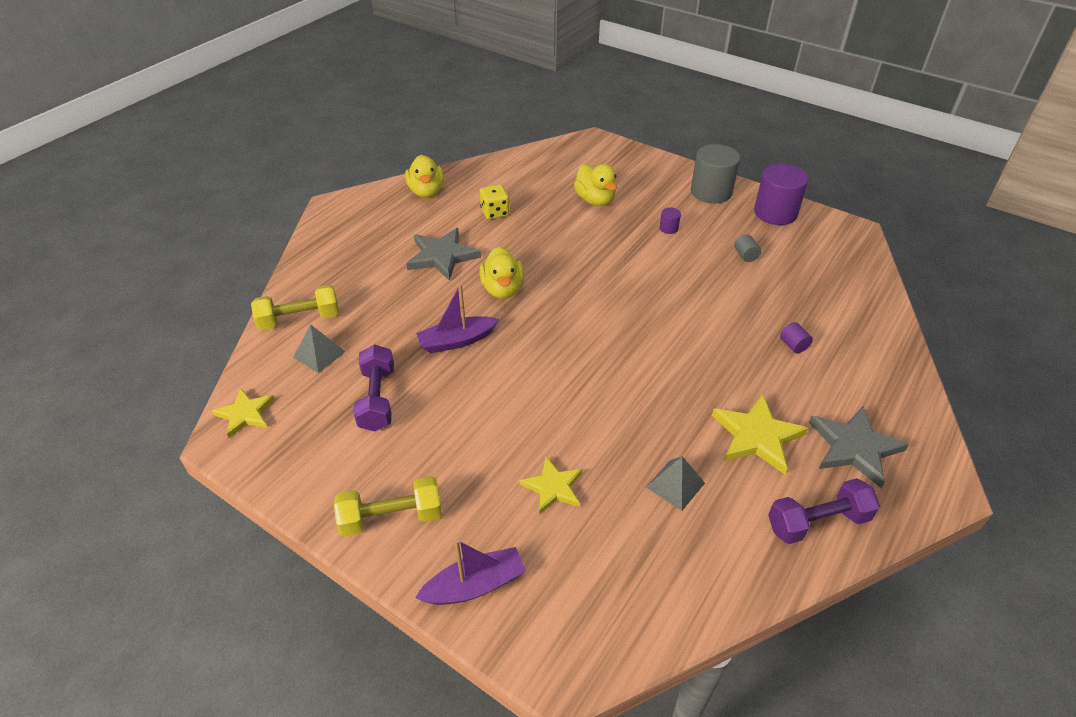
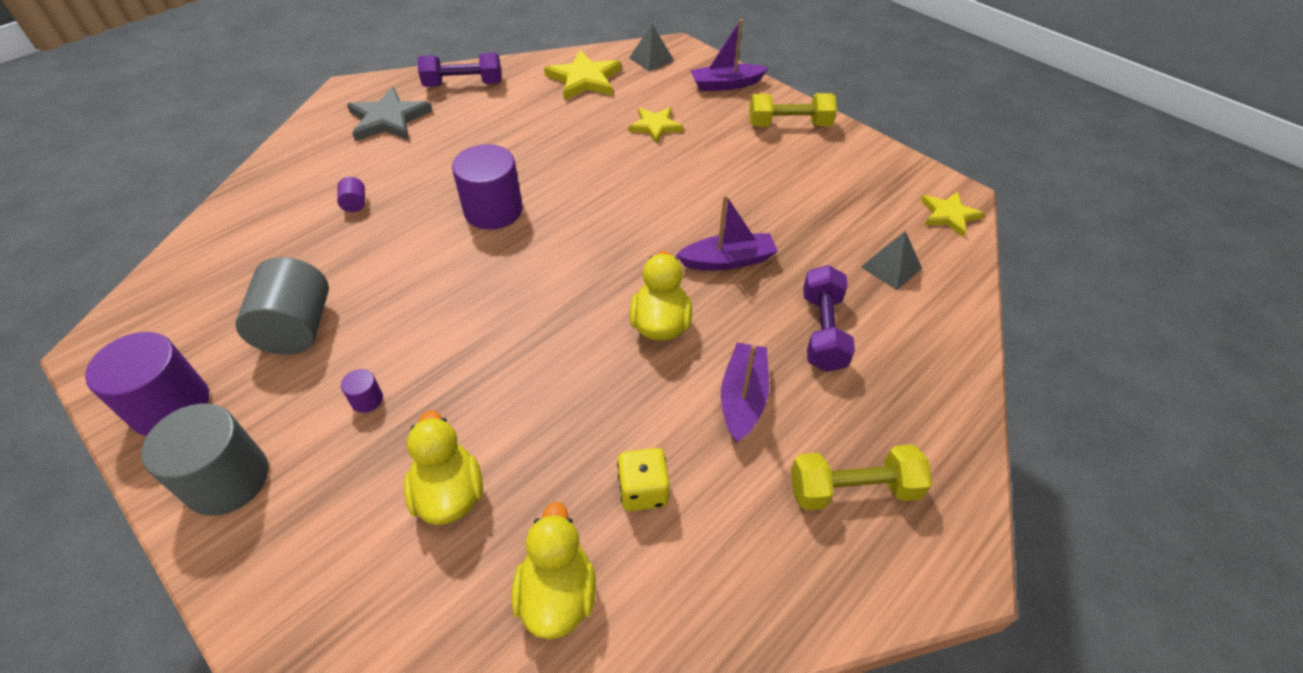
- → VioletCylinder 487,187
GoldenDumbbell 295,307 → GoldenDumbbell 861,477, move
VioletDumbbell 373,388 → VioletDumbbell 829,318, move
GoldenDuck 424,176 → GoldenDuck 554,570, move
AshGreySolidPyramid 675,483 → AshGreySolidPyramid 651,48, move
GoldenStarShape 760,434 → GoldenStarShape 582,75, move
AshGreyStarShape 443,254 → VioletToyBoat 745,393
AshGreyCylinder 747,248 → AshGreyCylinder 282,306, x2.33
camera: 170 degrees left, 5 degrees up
+---+
→ **WHAT IS EXPECTED**
Across the records above, count the lines holding "move" and write down only that count.

→ **SOLUTION TO THE EXERCISE**
5